Given information:
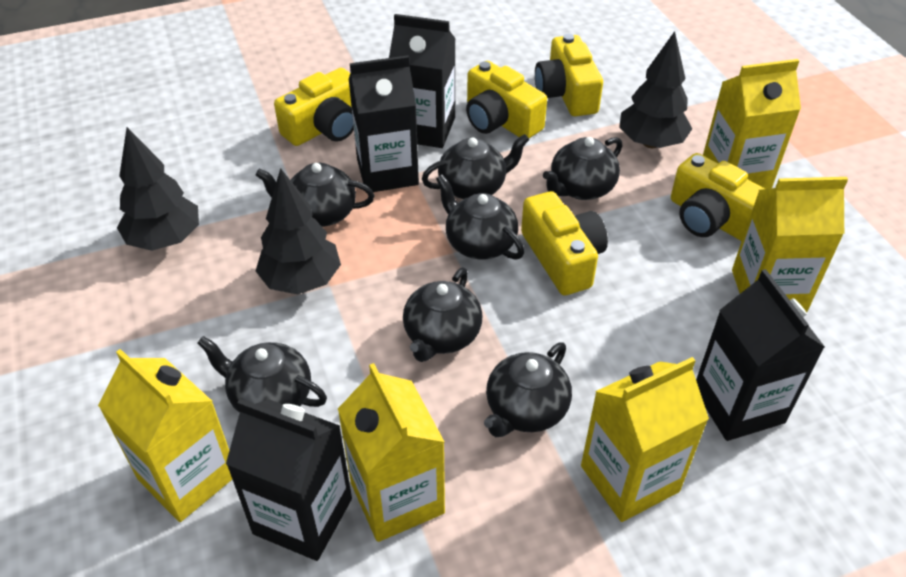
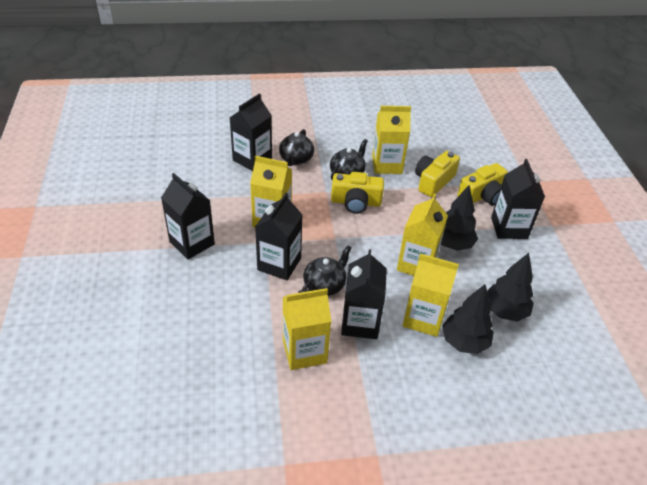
black carton: 4 -> 5
black teapot: 7 -> 3
yellow camera: 5 -> 3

To do:
The listing above must be retyped word for word, without the pictures.

Response to this task:
black carton: 4 -> 5
black teapot: 7 -> 3
yellow camera: 5 -> 3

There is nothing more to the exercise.